Nothing but an exact repeat of the data, with pictures removed, belongs in the answer.

#### The data
□ □ □ □ □
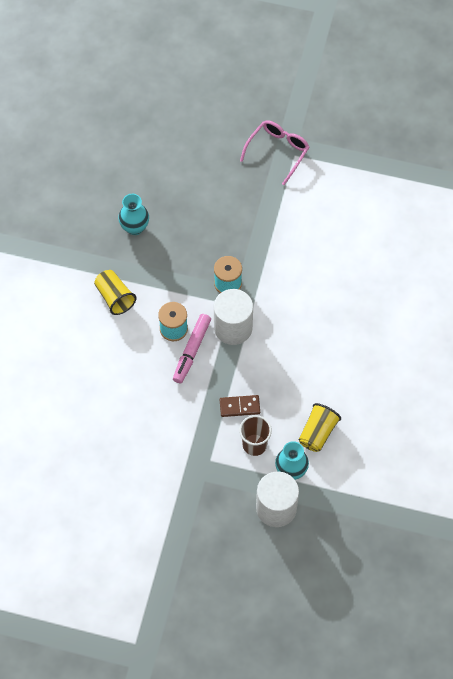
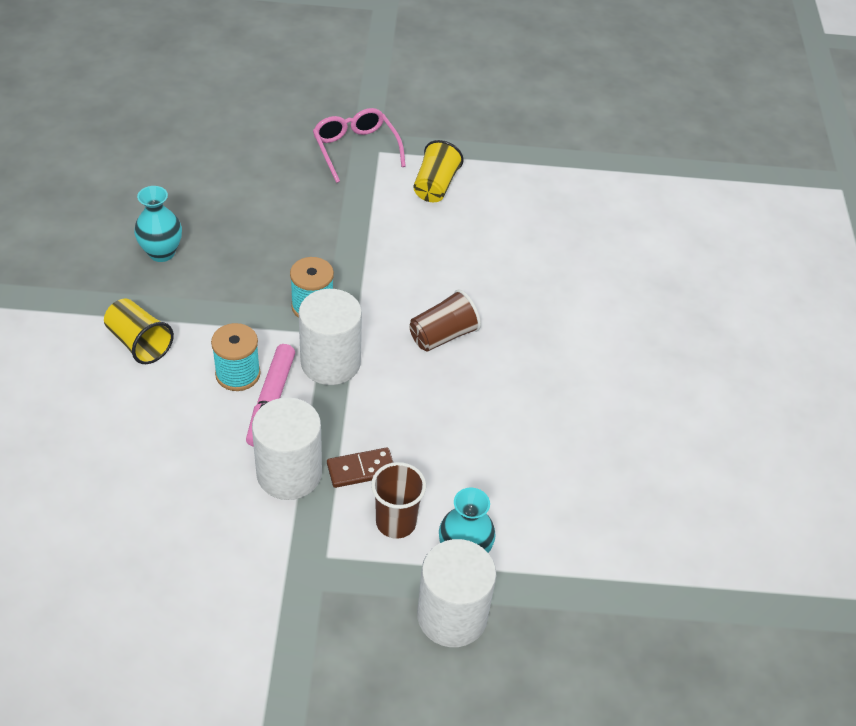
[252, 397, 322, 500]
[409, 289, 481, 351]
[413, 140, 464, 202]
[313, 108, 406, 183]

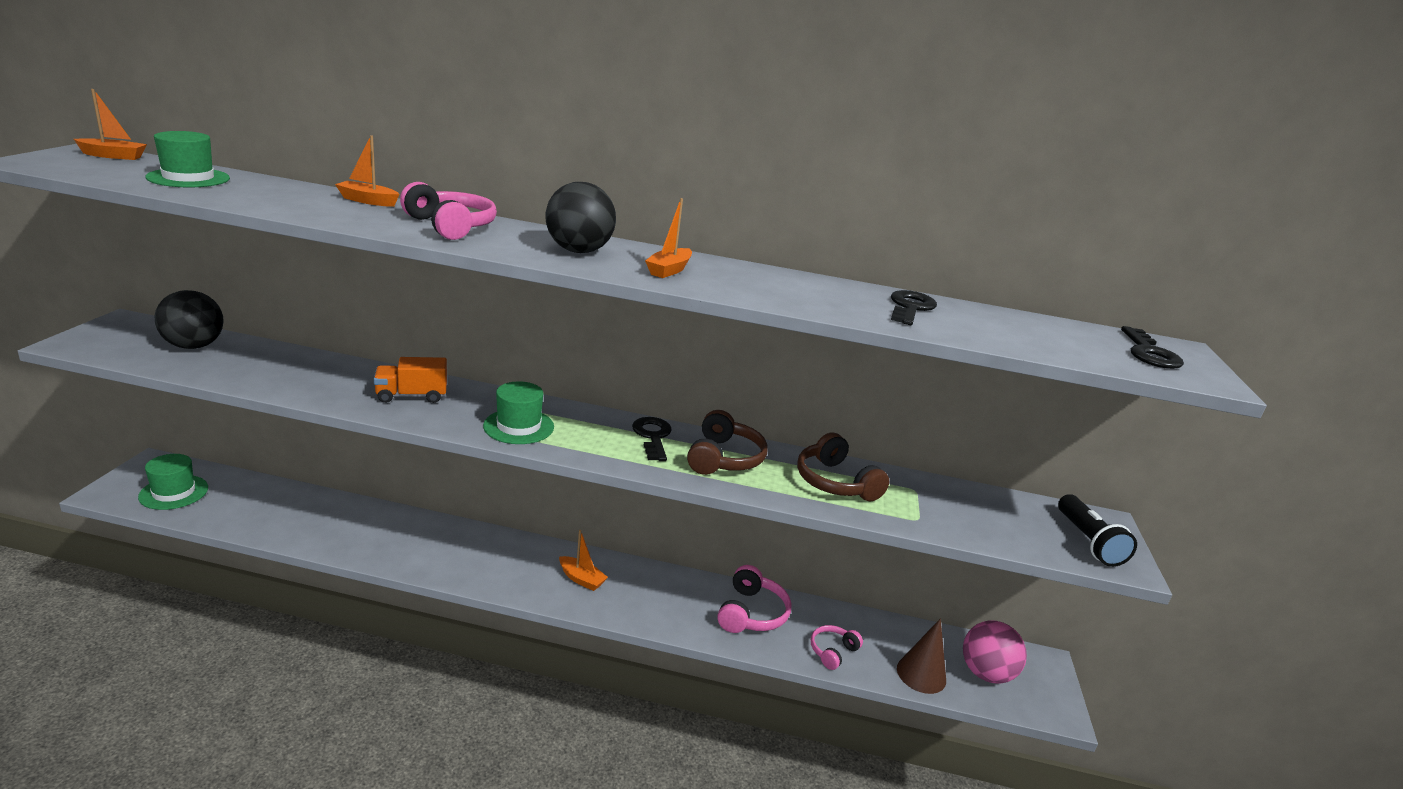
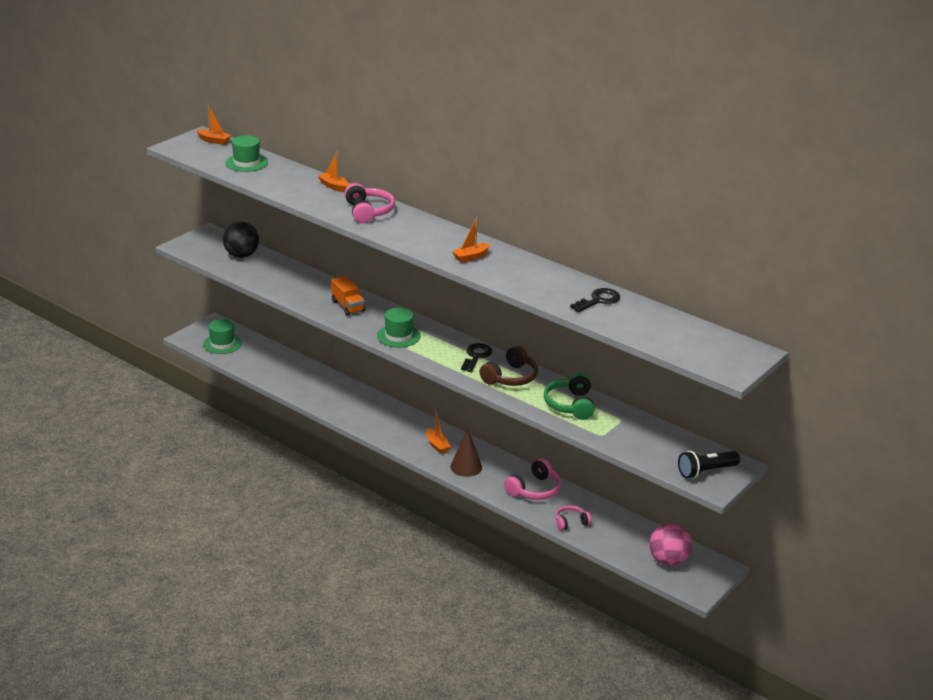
[546, 182, 616, 253] (first image)
[1121, 326, 1184, 369] (first image)
[450, 429, 482, 477]
[544, 373, 595, 420]
[331, 276, 365, 316]
[678, 451, 740, 479]

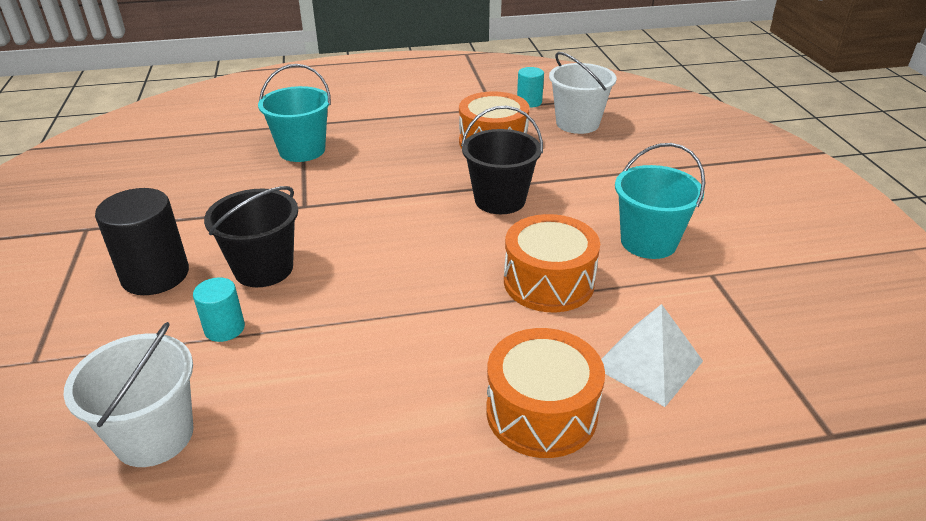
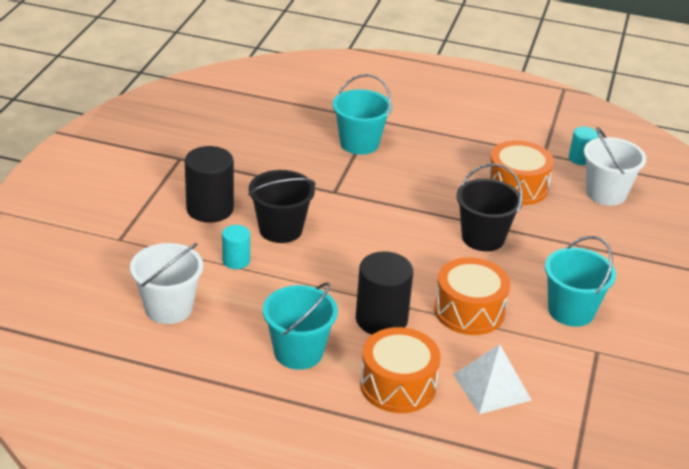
[263, 283, 338, 370]
[356, 251, 413, 335]

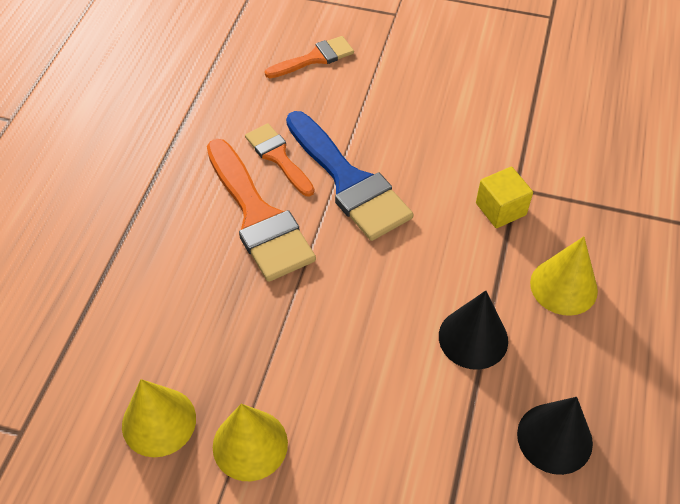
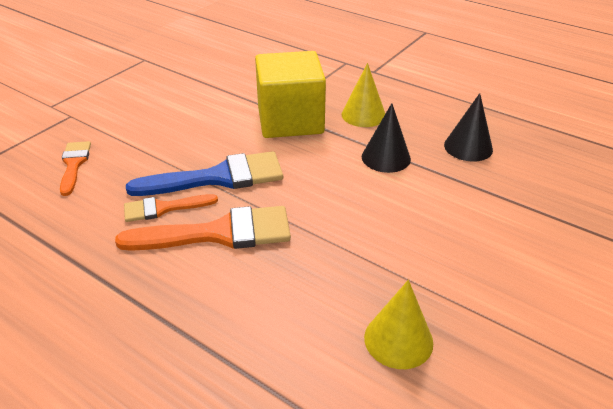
[213, 404, 288, 481] (first image)
[255, 51, 326, 138]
□ □ □ □ □
#### Solution for this task
[252, 397, 322, 500]
[409, 289, 481, 351]
[413, 140, 464, 202]
[313, 108, 406, 183]

[546, 182, 616, 253] (first image)
[1121, 326, 1184, 369] (first image)
[450, 429, 482, 477]
[544, 373, 595, 420]
[331, 276, 365, 316]
[678, 451, 740, 479]

[263, 283, 338, 370]
[356, 251, 413, 335]

[213, 404, 288, 481] (first image)
[255, 51, 326, 138]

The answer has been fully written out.